<<<<
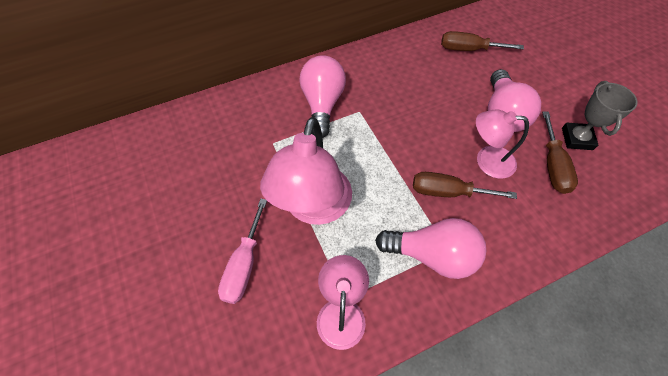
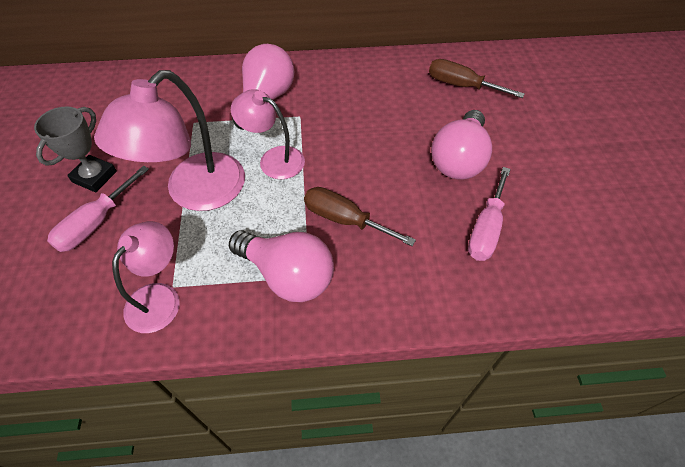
camera: 20 degrees right, 5 degrees down
(487, 161) = (409, 202): pink lamp -> pink lamp (273, 159)
(552, 165) = (486, 229): brown screwdriver -> pink screwdriver
(577, 139) = (535, 210): grey trophy -> grey trophy (94, 177)

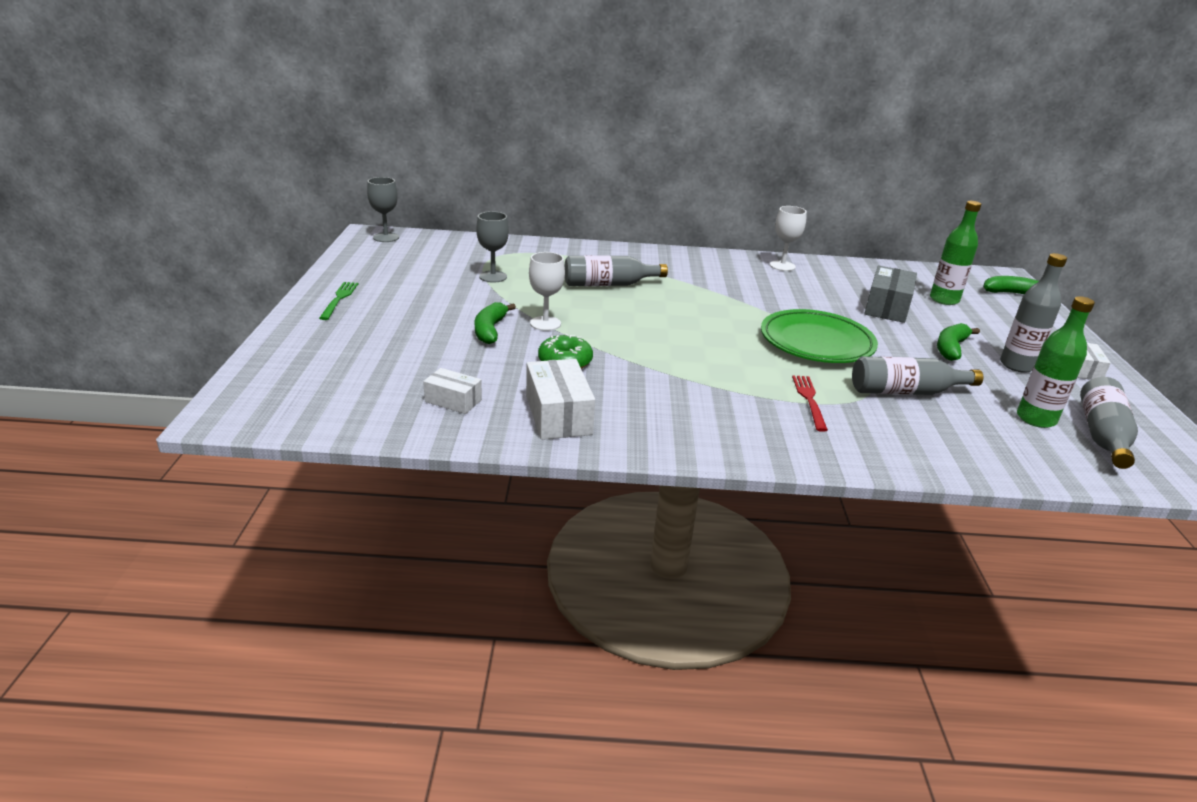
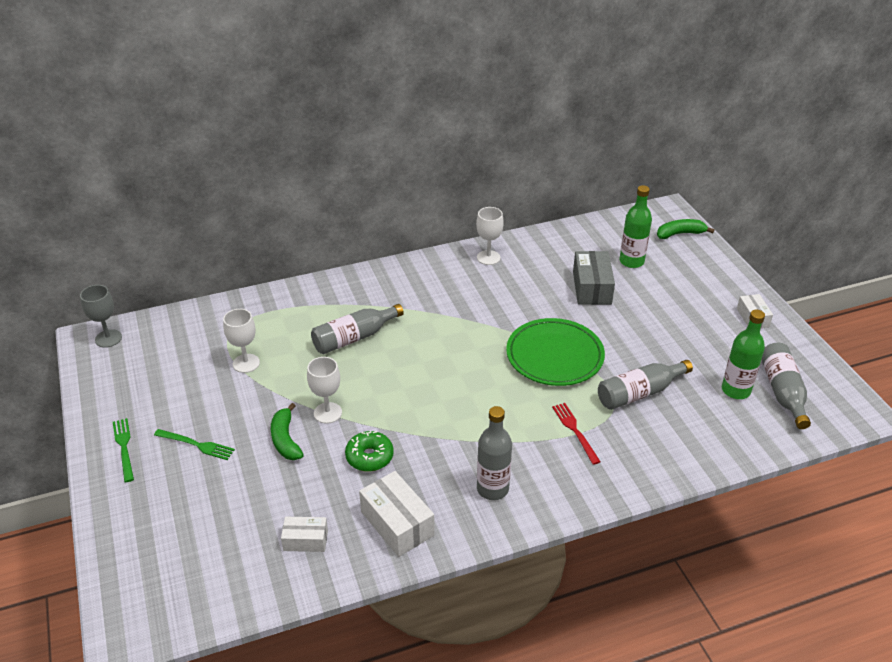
camera: 20 degrees left, 10 degrees up
(404, 313) = (197, 445): none -> green fork
(493, 277) = (246, 363): grey goblet -> white goblet
(951, 348) = (655, 326): green banana -> none
(1017, 365) = (707, 330): grey bottle -> grey bottle (492, 489)

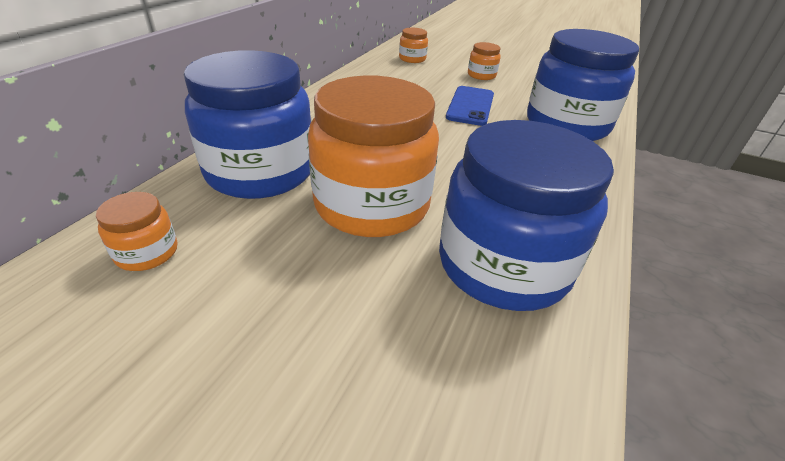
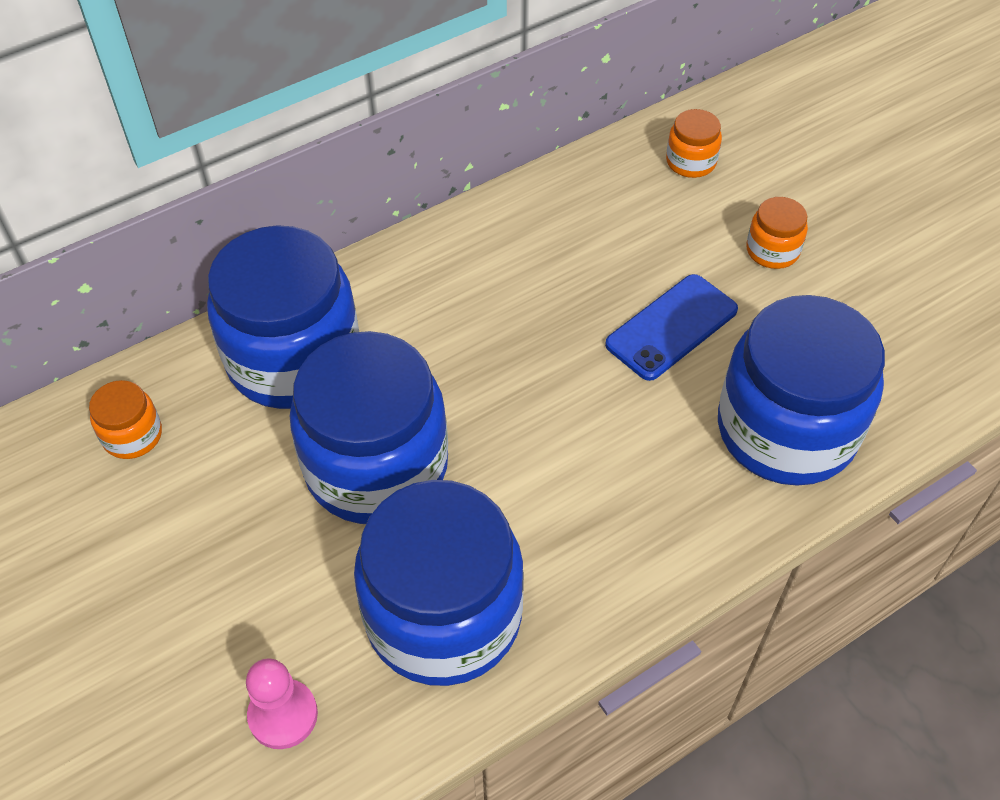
camera: 35 degrees right, 15 degrees up
(372, 204) = (376, 466): orange jar -> blue jar
(459, 394) = (283, 715): none -> pink pawn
>>>>
:: Work order ::
Will you restate every entry word for word and omit the images?

:: Solution for this problem ::
camera: 20 degrees right, 5 degrees down
(487, 161) = (409, 202): pink lamp -> pink lamp (273, 159)
(552, 165) = (486, 229): brown screwdriver -> pink screwdriver
(577, 139) = (535, 210): grey trophy -> grey trophy (94, 177)

camera: 20 degrees left, 10 degrees up
(404, 313) = (197, 445): none -> green fork
(493, 277) = (246, 363): grey goblet -> white goblet
(951, 348) = (655, 326): green banana -> none
(1017, 365) = (707, 330): grey bottle -> grey bottle (492, 489)

camera: 35 degrees right, 15 degrees up
(372, 204) = (376, 466): orange jar -> blue jar
(459, 394) = (283, 715): none -> pink pawn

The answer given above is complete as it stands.